▸ Problem to solve
Except for the images, repeat the entries below word for word.

=-=-=

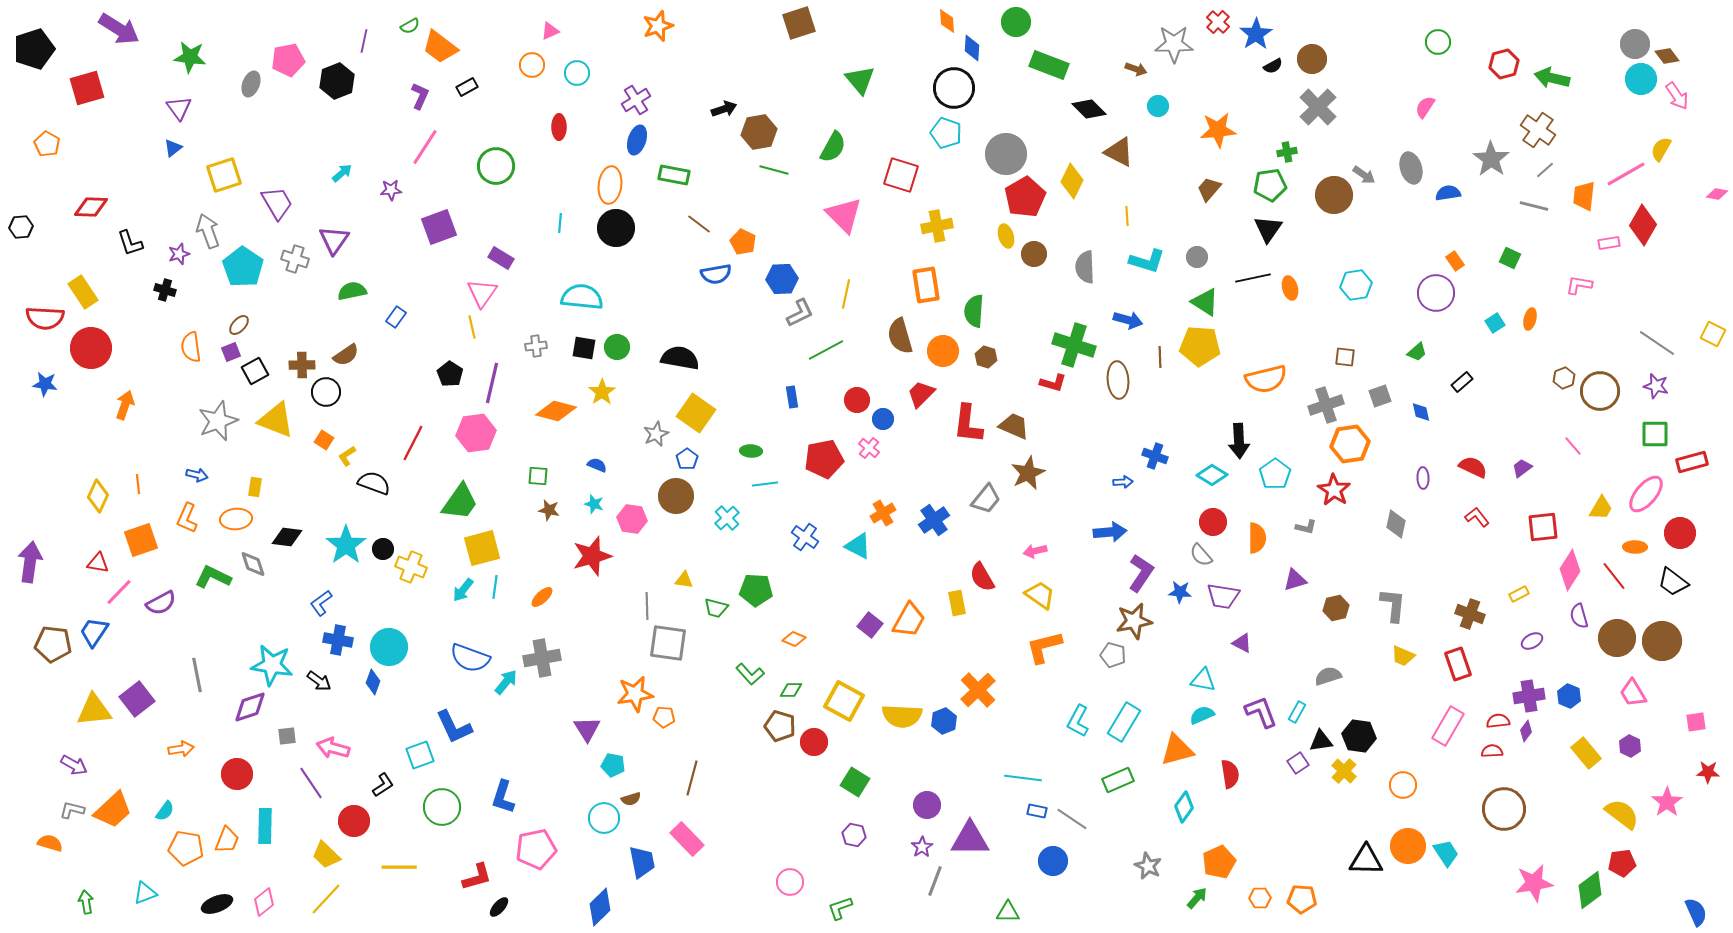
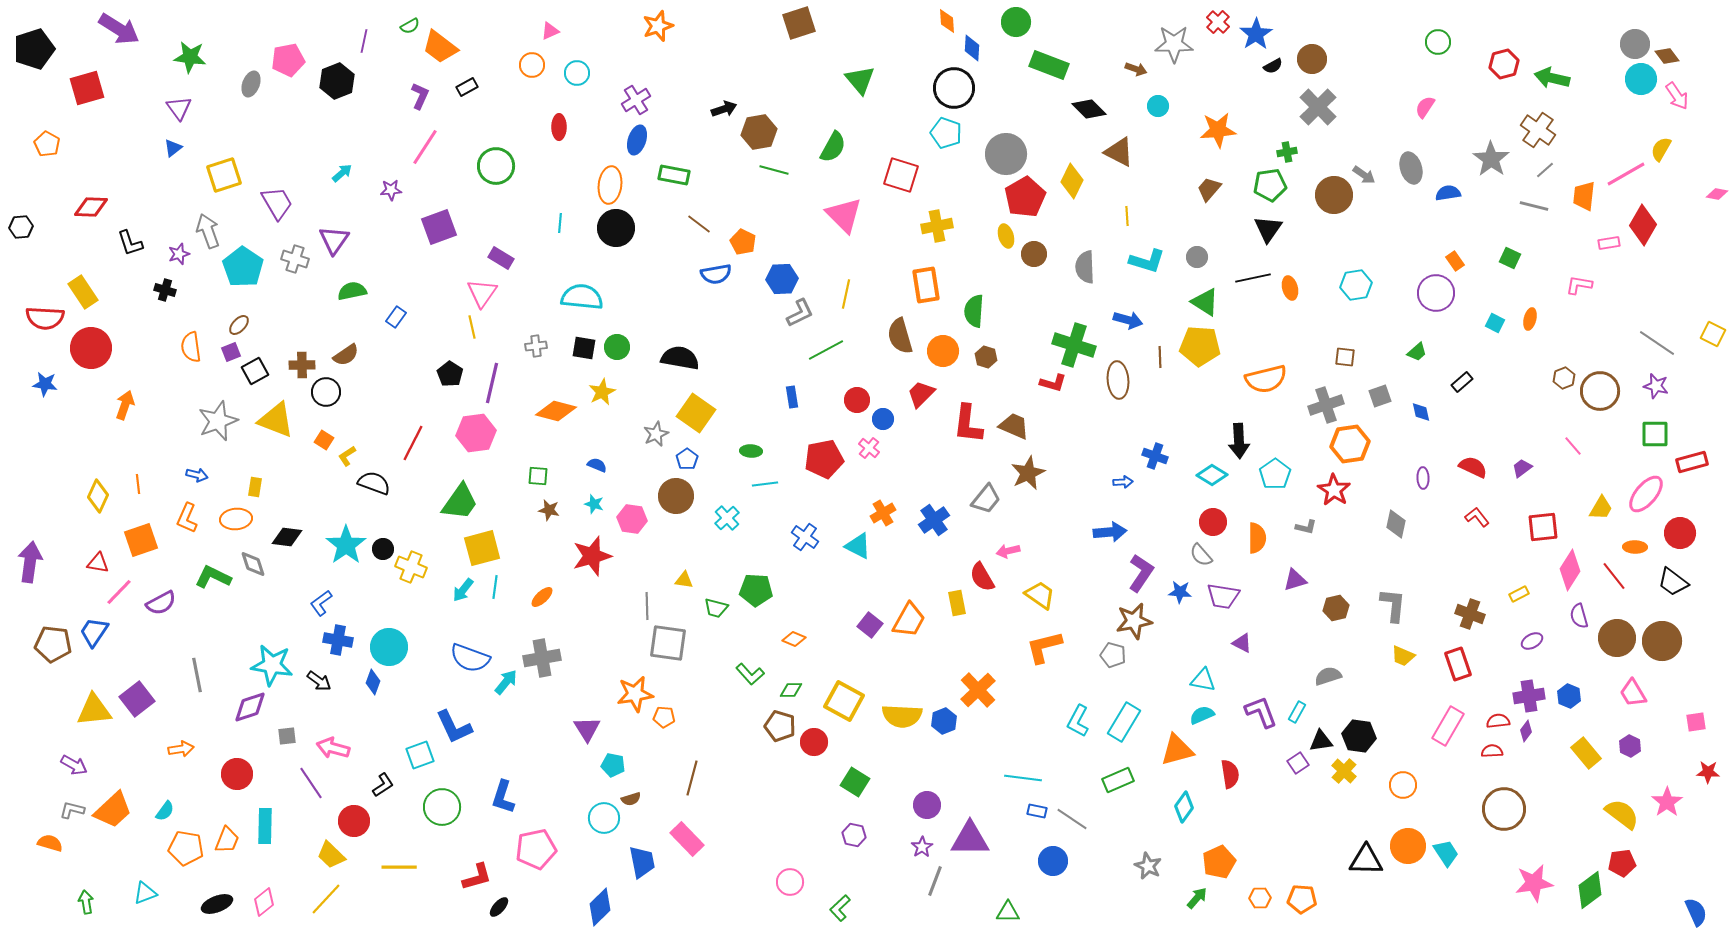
cyan square at (1495, 323): rotated 30 degrees counterclockwise
yellow star at (602, 392): rotated 8 degrees clockwise
pink arrow at (1035, 551): moved 27 px left
yellow trapezoid at (326, 855): moved 5 px right
green L-shape at (840, 908): rotated 24 degrees counterclockwise
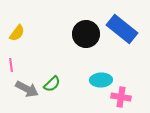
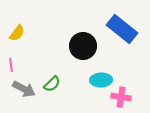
black circle: moved 3 px left, 12 px down
gray arrow: moved 3 px left
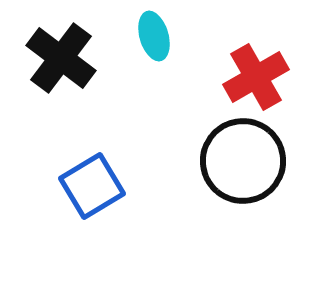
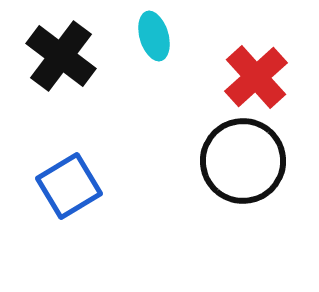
black cross: moved 2 px up
red cross: rotated 12 degrees counterclockwise
blue square: moved 23 px left
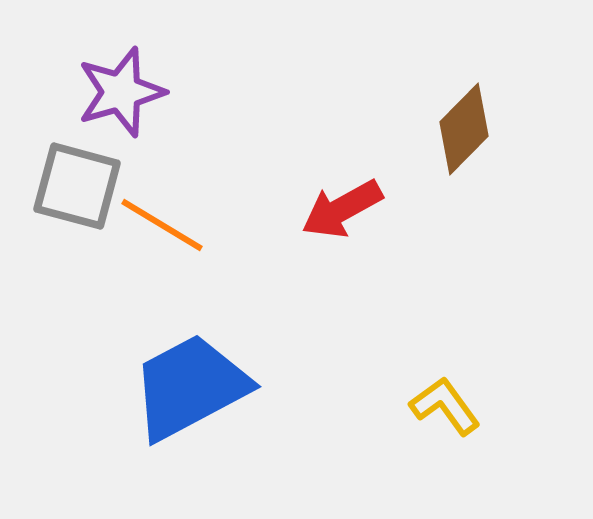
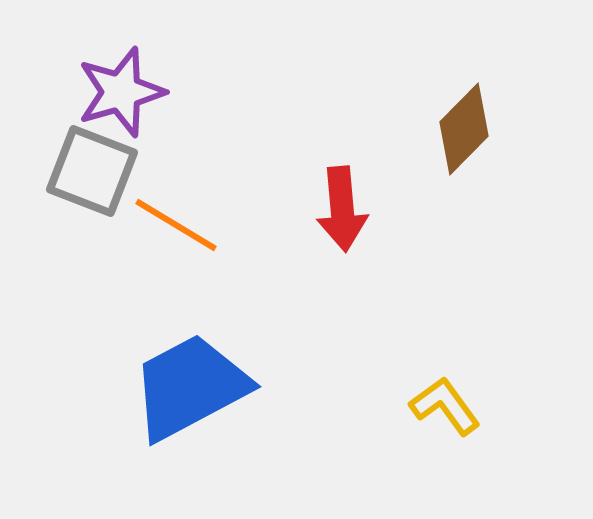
gray square: moved 15 px right, 15 px up; rotated 6 degrees clockwise
red arrow: rotated 66 degrees counterclockwise
orange line: moved 14 px right
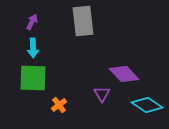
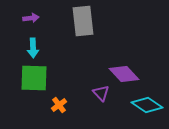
purple arrow: moved 1 px left, 4 px up; rotated 56 degrees clockwise
green square: moved 1 px right
purple triangle: moved 1 px left, 1 px up; rotated 12 degrees counterclockwise
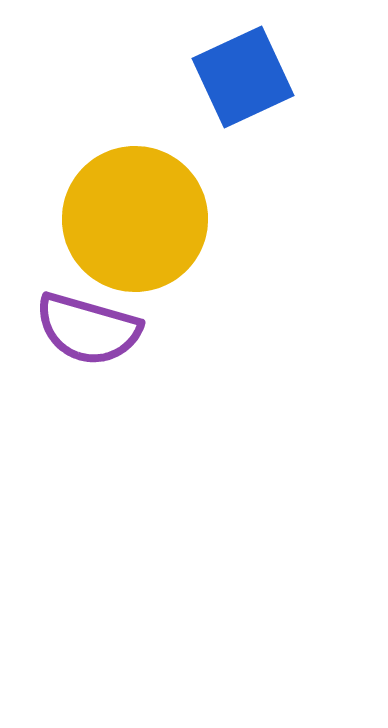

=-=-=

▸ Solution for this task
cyan square at (1495, 323): rotated 30 degrees counterclockwise
yellow star at (602, 392): rotated 8 degrees clockwise
pink arrow at (1035, 551): moved 27 px left
yellow trapezoid at (326, 855): moved 5 px right
green L-shape at (840, 908): rotated 24 degrees counterclockwise
black circle: moved 3 px left, 12 px down
gray arrow: moved 3 px left
black cross: moved 2 px up
red cross: rotated 12 degrees counterclockwise
blue square: moved 23 px left
gray square: moved 15 px right, 15 px up; rotated 6 degrees clockwise
red arrow: rotated 66 degrees counterclockwise
orange line: moved 14 px right
purple arrow: moved 1 px left, 4 px up; rotated 56 degrees clockwise
green square: moved 1 px right
purple triangle: moved 1 px left, 1 px up; rotated 12 degrees counterclockwise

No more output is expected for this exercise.